Copy out every line holding the string "yellow" from the records below.

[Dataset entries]
# # # # #
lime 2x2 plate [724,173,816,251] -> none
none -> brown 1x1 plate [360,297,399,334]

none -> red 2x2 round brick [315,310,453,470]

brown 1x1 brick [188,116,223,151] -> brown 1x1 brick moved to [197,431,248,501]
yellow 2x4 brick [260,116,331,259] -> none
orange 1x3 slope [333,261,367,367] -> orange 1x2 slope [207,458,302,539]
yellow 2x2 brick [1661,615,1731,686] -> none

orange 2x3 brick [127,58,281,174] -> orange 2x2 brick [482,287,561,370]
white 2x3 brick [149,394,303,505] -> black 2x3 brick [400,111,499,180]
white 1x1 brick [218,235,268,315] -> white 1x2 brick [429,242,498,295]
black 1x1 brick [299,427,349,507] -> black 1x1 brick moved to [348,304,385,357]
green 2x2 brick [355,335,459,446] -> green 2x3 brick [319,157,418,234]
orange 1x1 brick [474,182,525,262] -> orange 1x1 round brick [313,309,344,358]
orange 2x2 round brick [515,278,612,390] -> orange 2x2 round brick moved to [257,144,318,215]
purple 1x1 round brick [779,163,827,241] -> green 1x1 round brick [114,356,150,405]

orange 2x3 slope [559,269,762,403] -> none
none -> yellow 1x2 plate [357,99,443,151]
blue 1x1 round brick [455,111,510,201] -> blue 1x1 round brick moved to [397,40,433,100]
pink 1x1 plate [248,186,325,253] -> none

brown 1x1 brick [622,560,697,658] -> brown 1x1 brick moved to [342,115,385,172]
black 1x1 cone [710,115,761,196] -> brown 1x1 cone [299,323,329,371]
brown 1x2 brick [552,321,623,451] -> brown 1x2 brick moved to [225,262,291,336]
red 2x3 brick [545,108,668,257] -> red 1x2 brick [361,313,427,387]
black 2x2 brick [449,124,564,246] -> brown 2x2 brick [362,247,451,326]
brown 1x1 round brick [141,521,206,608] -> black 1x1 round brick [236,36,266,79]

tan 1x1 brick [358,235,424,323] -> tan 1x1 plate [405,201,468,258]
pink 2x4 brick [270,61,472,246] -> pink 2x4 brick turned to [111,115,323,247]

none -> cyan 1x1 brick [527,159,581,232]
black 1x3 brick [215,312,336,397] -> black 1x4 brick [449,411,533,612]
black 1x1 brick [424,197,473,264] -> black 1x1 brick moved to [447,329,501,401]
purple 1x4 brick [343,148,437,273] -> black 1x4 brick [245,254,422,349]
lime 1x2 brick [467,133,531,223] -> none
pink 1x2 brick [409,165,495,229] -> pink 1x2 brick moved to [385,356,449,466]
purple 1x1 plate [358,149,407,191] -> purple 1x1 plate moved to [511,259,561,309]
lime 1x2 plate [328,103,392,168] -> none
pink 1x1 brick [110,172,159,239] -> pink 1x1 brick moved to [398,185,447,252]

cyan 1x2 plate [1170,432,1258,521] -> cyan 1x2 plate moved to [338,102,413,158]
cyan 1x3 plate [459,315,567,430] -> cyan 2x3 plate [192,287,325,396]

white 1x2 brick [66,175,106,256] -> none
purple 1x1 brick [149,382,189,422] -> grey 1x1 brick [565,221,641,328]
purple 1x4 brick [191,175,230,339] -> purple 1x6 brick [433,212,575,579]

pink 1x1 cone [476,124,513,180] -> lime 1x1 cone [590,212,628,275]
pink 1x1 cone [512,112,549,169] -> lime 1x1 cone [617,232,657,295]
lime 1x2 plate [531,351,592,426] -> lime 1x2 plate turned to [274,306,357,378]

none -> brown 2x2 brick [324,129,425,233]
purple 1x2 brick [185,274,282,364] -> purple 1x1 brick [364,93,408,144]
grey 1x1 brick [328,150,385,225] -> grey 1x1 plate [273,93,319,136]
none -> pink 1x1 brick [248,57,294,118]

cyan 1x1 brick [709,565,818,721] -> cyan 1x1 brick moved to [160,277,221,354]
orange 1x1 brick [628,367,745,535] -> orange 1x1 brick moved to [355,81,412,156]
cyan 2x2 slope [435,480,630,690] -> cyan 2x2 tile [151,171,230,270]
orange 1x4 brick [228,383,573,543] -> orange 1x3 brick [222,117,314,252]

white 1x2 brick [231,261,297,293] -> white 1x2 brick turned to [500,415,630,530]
# # # # #
## Result
yellow 2x4 brick [260,116,331,259] -> none
yellow 2x2 brick [1661,615,1731,686] -> none
none -> yellow 1x2 plate [357,99,443,151]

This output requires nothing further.